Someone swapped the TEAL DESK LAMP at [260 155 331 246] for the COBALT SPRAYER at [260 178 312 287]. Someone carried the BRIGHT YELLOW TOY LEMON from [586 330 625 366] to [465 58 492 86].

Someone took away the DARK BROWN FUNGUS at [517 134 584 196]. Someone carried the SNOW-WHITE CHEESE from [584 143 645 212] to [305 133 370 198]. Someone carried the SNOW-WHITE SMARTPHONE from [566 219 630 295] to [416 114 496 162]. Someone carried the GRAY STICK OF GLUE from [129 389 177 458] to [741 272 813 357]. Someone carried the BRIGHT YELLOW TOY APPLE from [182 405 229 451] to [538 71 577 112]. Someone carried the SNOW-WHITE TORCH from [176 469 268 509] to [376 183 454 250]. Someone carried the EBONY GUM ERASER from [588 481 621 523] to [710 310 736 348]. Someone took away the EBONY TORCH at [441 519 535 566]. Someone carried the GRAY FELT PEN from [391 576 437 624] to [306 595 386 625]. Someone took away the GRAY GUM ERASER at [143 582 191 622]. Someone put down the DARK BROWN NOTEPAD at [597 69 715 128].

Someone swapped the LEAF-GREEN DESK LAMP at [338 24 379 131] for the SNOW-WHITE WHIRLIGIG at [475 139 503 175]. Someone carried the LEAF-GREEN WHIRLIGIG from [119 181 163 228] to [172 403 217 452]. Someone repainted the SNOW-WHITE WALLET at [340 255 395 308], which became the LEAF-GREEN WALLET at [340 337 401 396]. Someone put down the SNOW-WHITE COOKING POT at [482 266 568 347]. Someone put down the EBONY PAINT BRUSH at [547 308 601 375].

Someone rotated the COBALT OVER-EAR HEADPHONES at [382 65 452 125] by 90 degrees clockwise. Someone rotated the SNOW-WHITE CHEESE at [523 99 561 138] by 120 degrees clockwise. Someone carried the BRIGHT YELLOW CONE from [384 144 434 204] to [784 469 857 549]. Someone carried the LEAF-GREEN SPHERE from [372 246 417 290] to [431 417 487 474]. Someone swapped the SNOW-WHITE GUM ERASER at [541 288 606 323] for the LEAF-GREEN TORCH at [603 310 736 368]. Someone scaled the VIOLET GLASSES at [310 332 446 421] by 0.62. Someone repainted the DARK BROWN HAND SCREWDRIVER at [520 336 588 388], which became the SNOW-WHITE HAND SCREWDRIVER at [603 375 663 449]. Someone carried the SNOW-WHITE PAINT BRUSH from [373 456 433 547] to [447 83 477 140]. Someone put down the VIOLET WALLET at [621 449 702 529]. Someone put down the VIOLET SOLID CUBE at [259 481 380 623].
————
▸ **Instructions to follow**
In this exercise, reproduce each line above exactly.

▸ **Solution to the problem**
Someone swapped the TEAL DESK LAMP at [260 155 331 246] for the COBALT SPRAYER at [260 178 312 287]. Someone carried the BRIGHT YELLOW TOY LEMON from [586 330 625 366] to [465 58 492 86].

Someone took away the DARK BROWN FUNGUS at [517 134 584 196]. Someone carried the SNOW-WHITE CHEESE from [584 143 645 212] to [305 133 370 198]. Someone carried the SNOW-WHITE SMARTPHONE from [566 219 630 295] to [416 114 496 162]. Someone carried the GRAY STICK OF GLUE from [129 389 177 458] to [741 272 813 357]. Someone carried the BRIGHT YELLOW TOY APPLE from [182 405 229 451] to [538 71 577 112]. Someone carried the SNOW-WHITE TORCH from [176 469 268 509] to [376 183 454 250]. Someone carried the EBONY GUM ERASER from [588 481 621 523] to [710 310 736 348]. Someone took away the EBONY TORCH at [441 519 535 566]. Someone carried the GRAY FELT PEN from [391 576 437 624] to [306 595 386 625]. Someone took away the GRAY GUM ERASER at [143 582 191 622]. Someone put down the DARK BROWN NOTEPAD at [597 69 715 128].

Someone swapped the LEAF-GREEN DESK LAMP at [338 24 379 131] for the SNOW-WHITE WHIRLIGIG at [475 139 503 175]. Someone carried the LEAF-GREEN WHIRLIGIG from [119 181 163 228] to [172 403 217 452]. Someone repainted the SNOW-WHITE WALLET at [340 255 395 308], which became the LEAF-GREEN WALLET at [340 337 401 396]. Someone put down the SNOW-WHITE COOKING POT at [482 266 568 347]. Someone put down the EBONY PAINT BRUSH at [547 308 601 375].

Someone rotated the COBALT OVER-EAR HEADPHONES at [382 65 452 125] by 90 degrees clockwise. Someone rotated the SNOW-WHITE CHEESE at [523 99 561 138] by 120 degrees clockwise. Someone carried the BRIGHT YELLOW CONE from [384 144 434 204] to [784 469 857 549]. Someone carried the LEAF-GREEN SPHERE from [372 246 417 290] to [431 417 487 474]. Someone swapped the SNOW-WHITE GUM ERASER at [541 288 606 323] for the LEAF-GREEN TORCH at [603 310 736 368]. Someone scaled the VIOLET GLASSES at [310 332 446 421] by 0.62. Someone repainted the DARK BROWN HAND SCREWDRIVER at [520 336 588 388], which became the SNOW-WHITE HAND SCREWDRIVER at [603 375 663 449]. Someone carried the SNOW-WHITE PAINT BRUSH from [373 456 433 547] to [447 83 477 140]. Someone put down the VIOLET WALLET at [621 449 702 529]. Someone put down the VIOLET SOLID CUBE at [259 481 380 623].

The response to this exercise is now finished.